_INFORMATION SHOWN:_
• • •

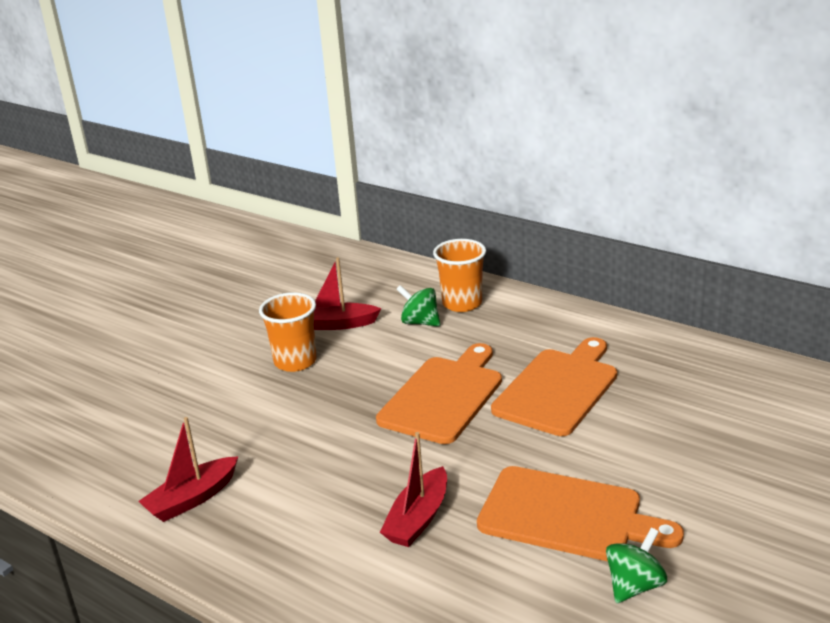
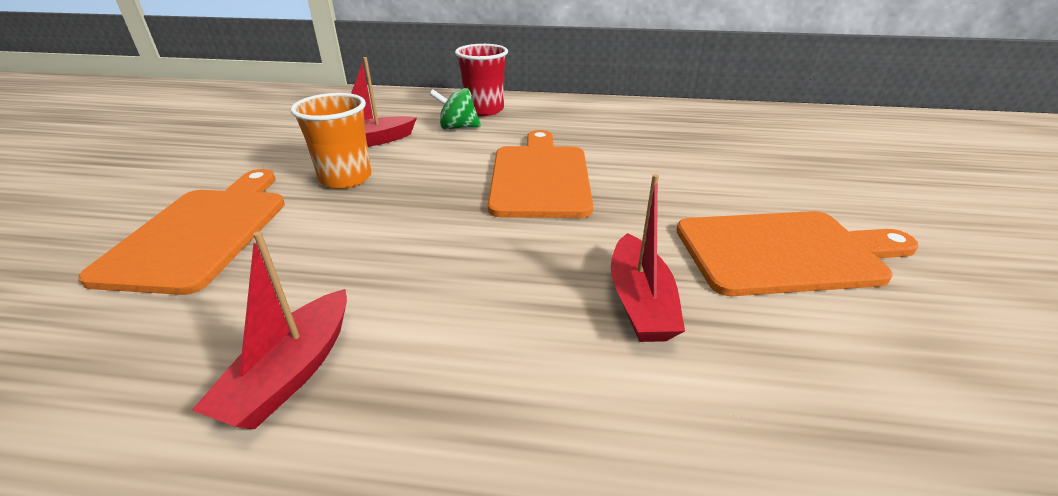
camera: 30 degrees left, 5 degrees up
(462, 303) = (484, 110): orange cup -> red cup
(558, 389) = (639, 152): orange cutting board -> orange cutting board (201, 233)
(634, 586) = (942, 303): green spinning top -> none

• • •

Beginning at the line that contains "(462, 303) = (484, 110): orange", give again every line down to the end of the material, exactly as written, and stop there.

(462, 303) = (484, 110): orange cup -> red cup
(558, 389) = (639, 152): orange cutting board -> orange cutting board (201, 233)
(634, 586) = (942, 303): green spinning top -> none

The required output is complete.